Problem statement: Each line from the one containing "orange fish [603,446,660,471] -> none" to the end of the records below should be restated word for word; please leave out all other lines.

(Excerpts from a dataset)
§
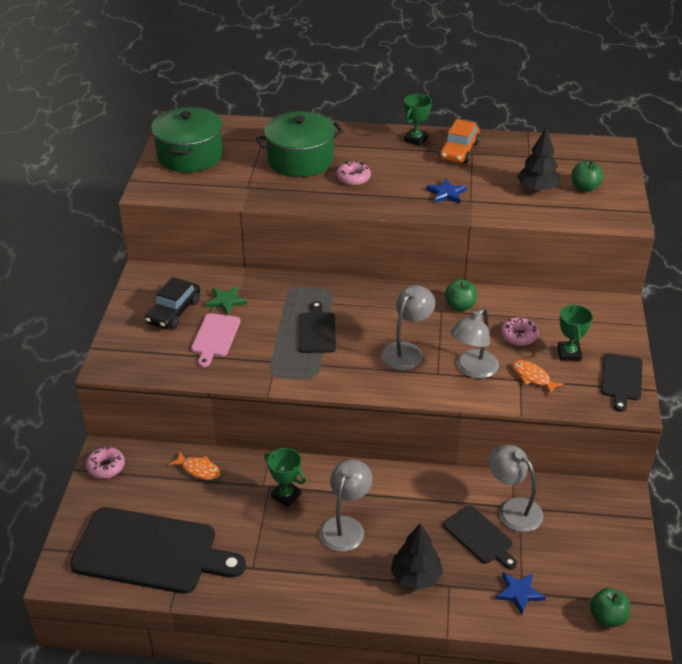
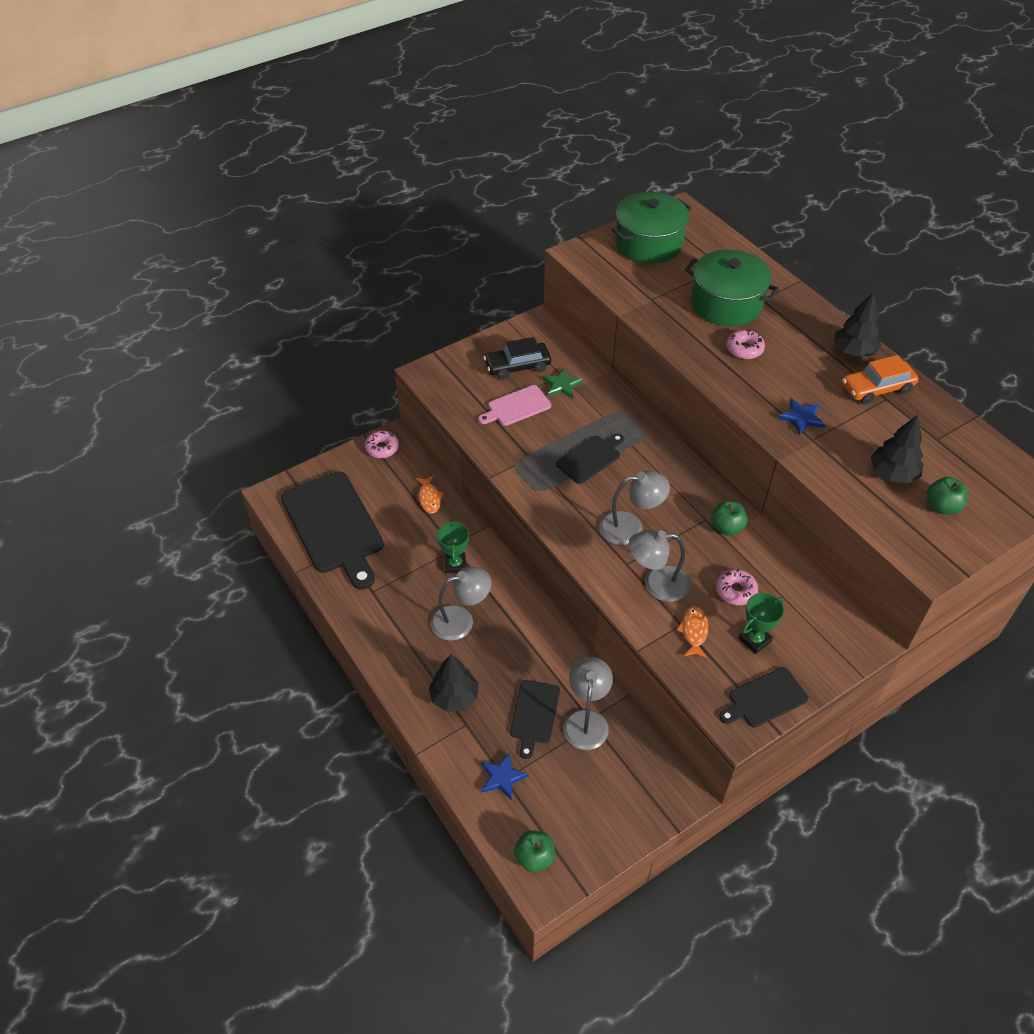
camera: 50 degrees right, 10 degrees up
green trophy [404,94,432,146] -> black tree [834,291,882,357]

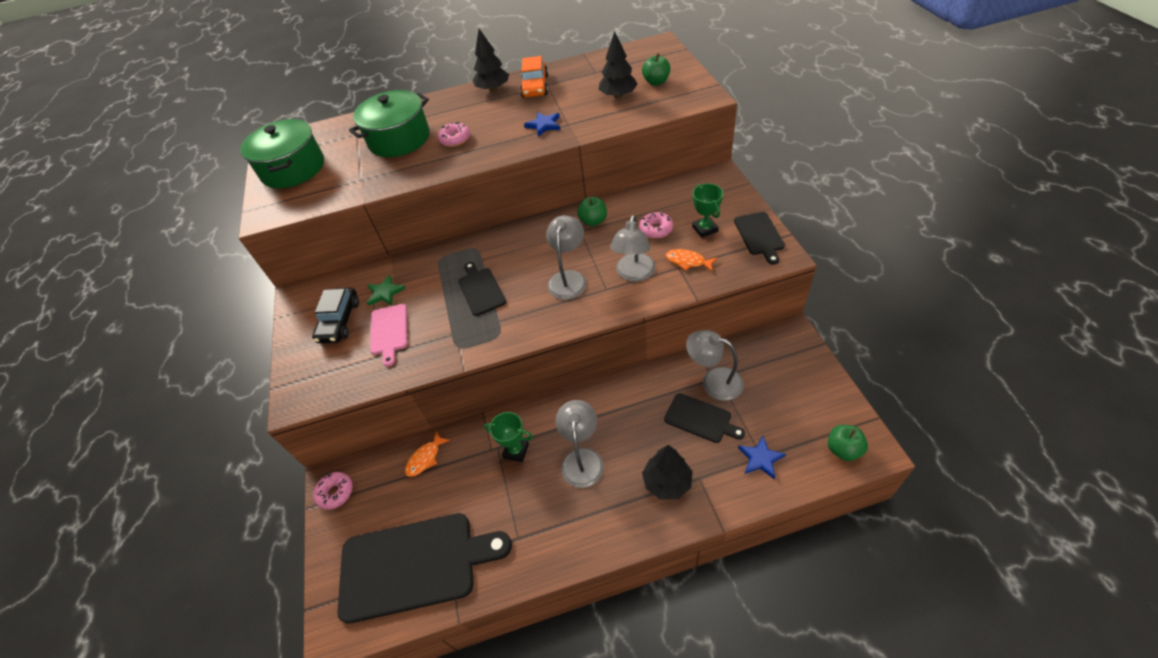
camera: 65 degrees left, 0 degrees up
orange fish [415,475,444,514] -> orange fish turned 120 degrees clockwise [405,432,450,477]

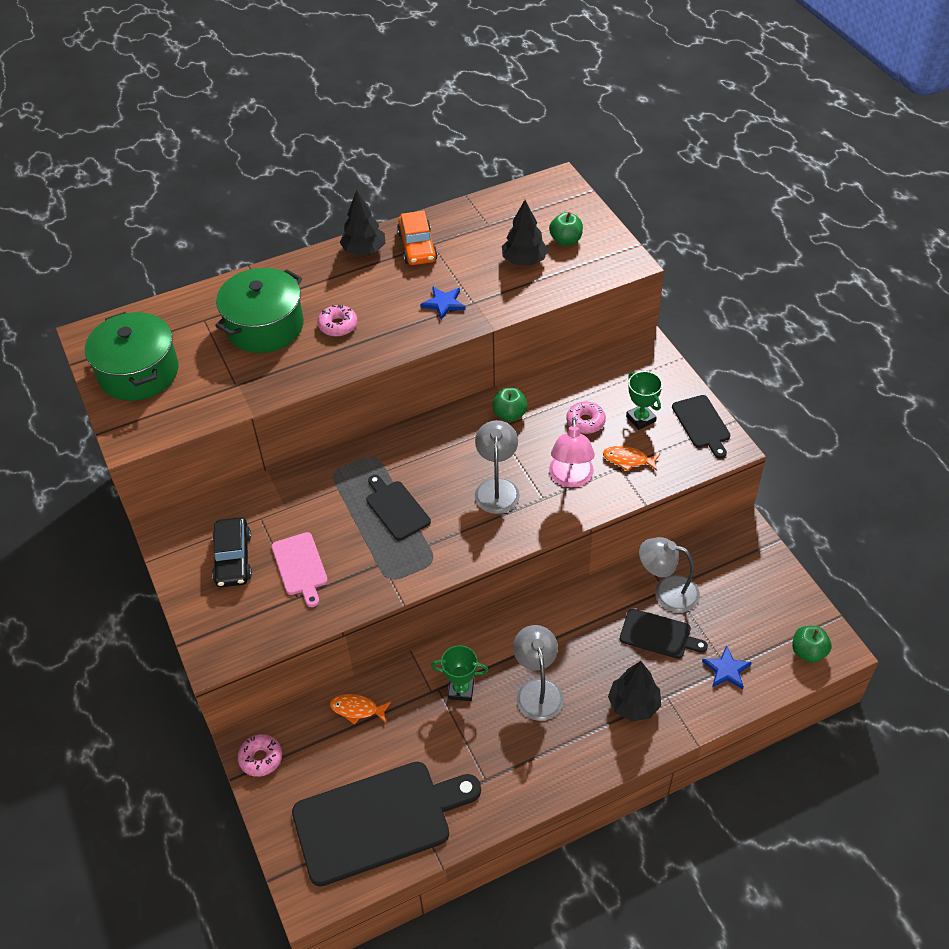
camera: 15 degrees left, 0 degrees up
green star [367,275,405,306] -> none
orange fish [405,432,450,477] -> orange fish turned 75 degrees clockwise [330,694,391,725]
grey lamp [610,215,655,281] -> pink lamp [549,419,595,487]

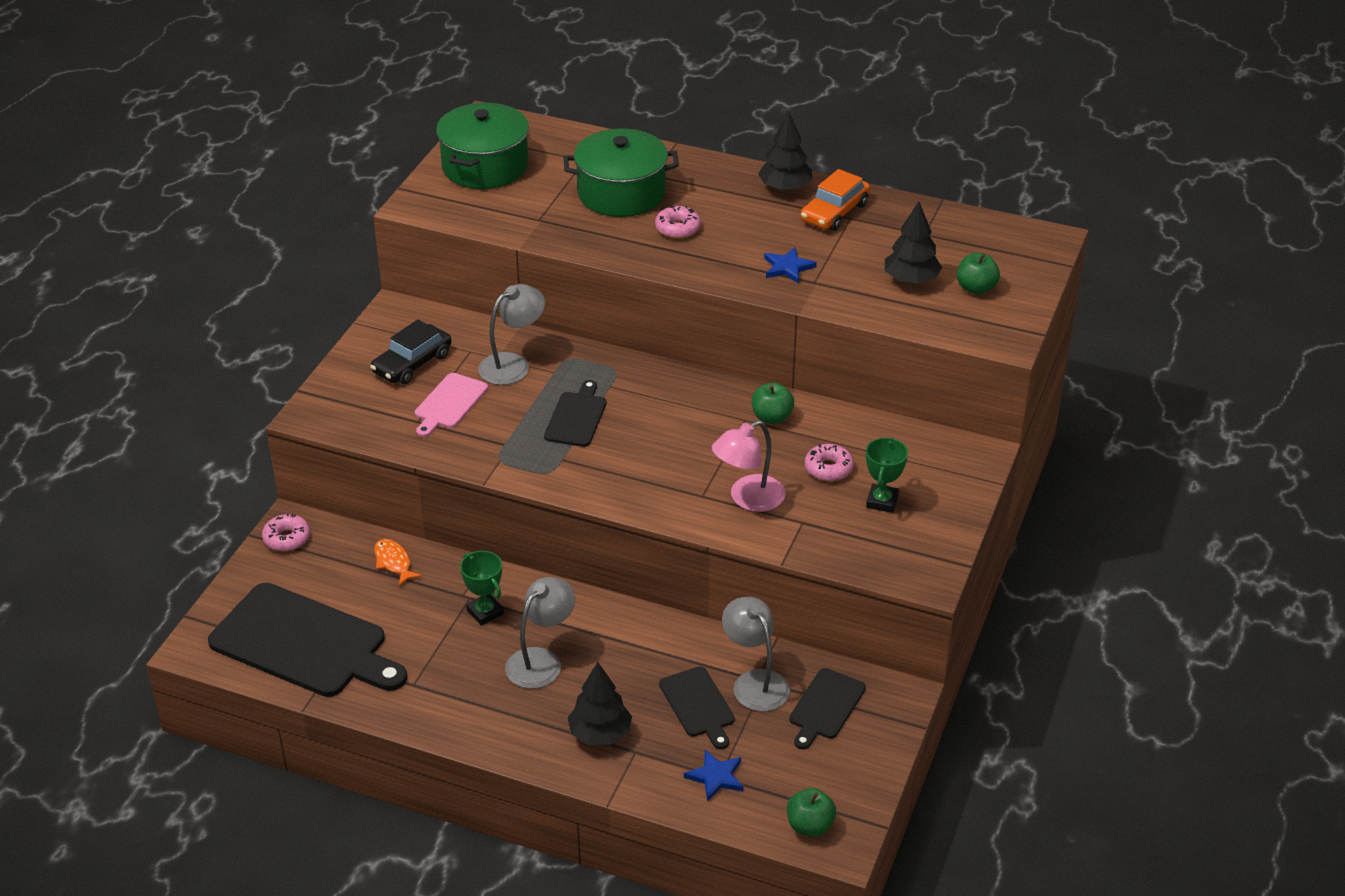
camera: 45 degrees right, 10 degrees down
grey lamp [475,420,520,514] -> grey lamp moved to [478,284,545,385]
orange fish [603,446,660,471] -> none
black cutting board [672,395,730,459] -> black cutting board moved to [789,668,866,750]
§
The answer:
orange fish [603,446,660,471] -> none
black cutting board [672,395,730,459] -> black cutting board moved to [789,668,866,750]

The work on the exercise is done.